(Object state change records)
-*-

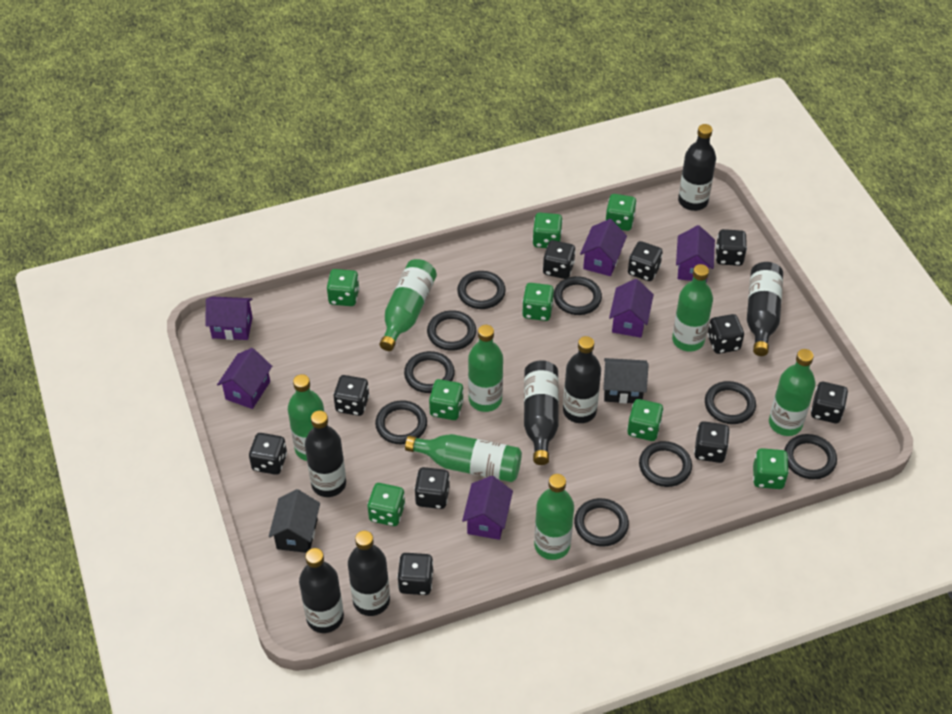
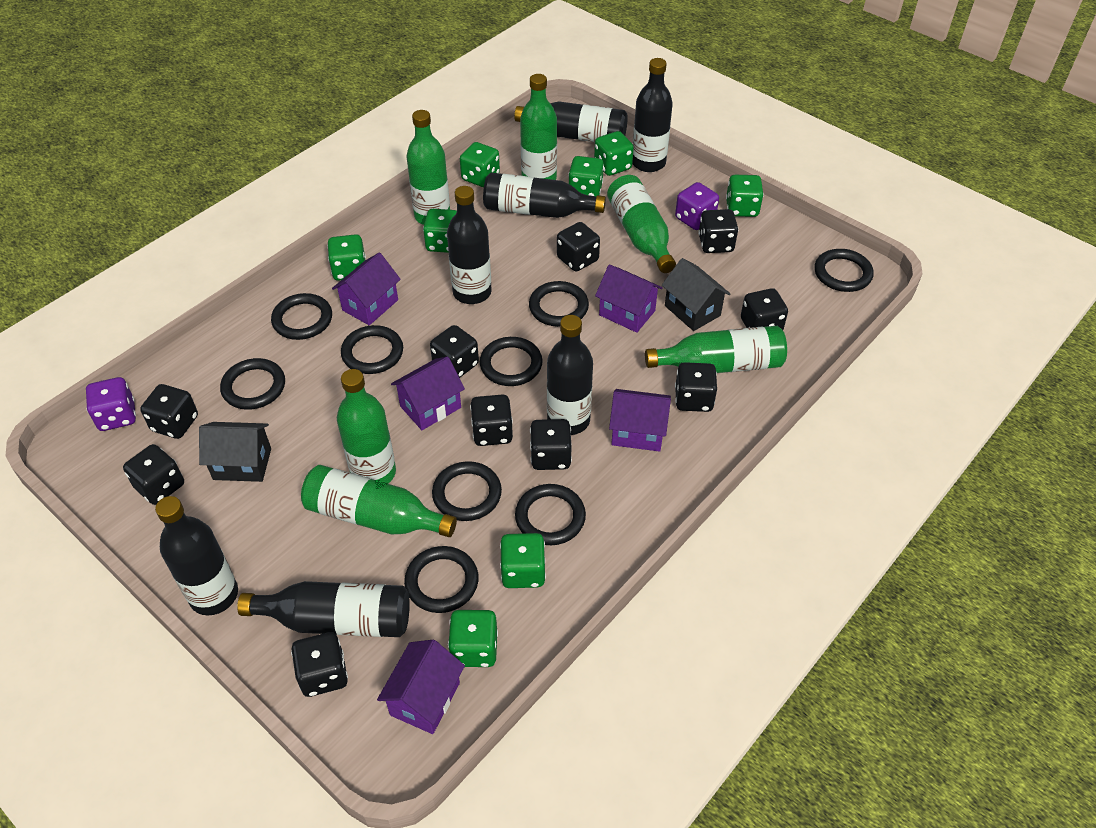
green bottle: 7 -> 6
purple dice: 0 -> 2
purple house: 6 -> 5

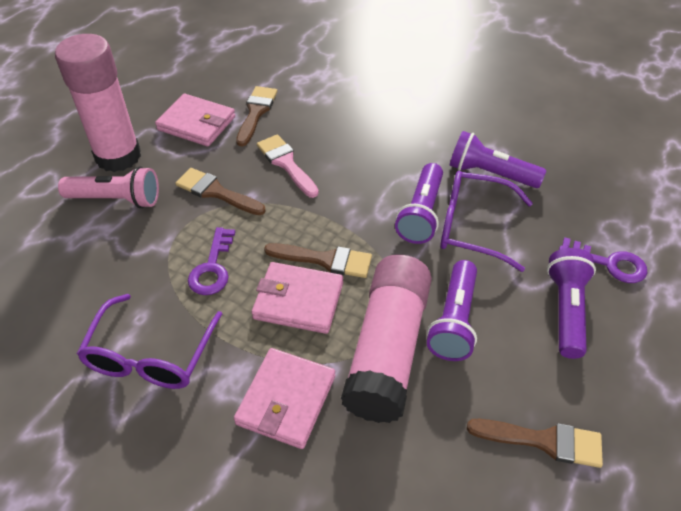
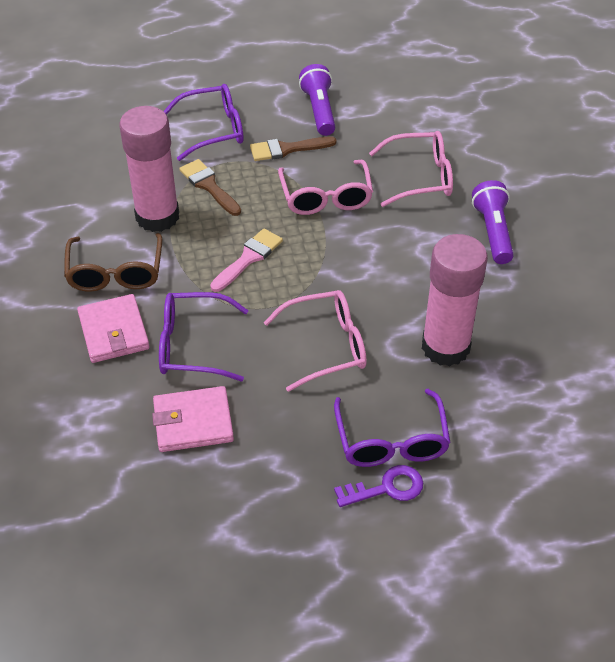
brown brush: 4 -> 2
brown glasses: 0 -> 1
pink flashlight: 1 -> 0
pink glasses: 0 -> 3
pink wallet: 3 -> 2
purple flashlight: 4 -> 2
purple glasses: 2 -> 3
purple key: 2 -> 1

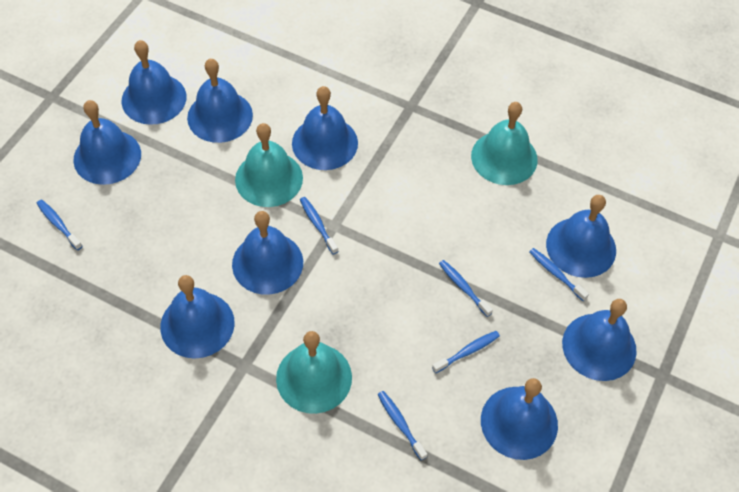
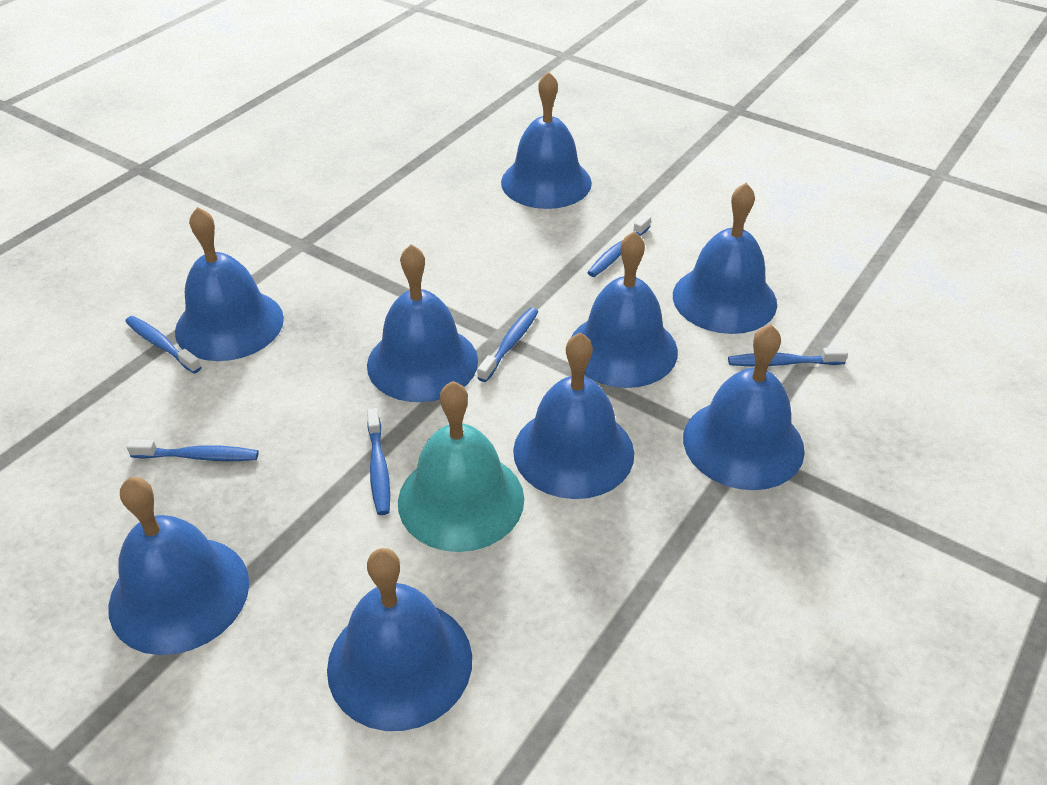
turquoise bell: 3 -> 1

-*-

DESCRIPTION OF THE TASK
The answer must be an exact copy of the lines from the one containing "purple flashlight: 4 -> 2" through the last line of the records, and nothing else. Pictures do not belong in it.

YOUR RESPONSE
purple flashlight: 4 -> 2
purple glasses: 2 -> 3
purple key: 2 -> 1

turquoise bell: 3 -> 1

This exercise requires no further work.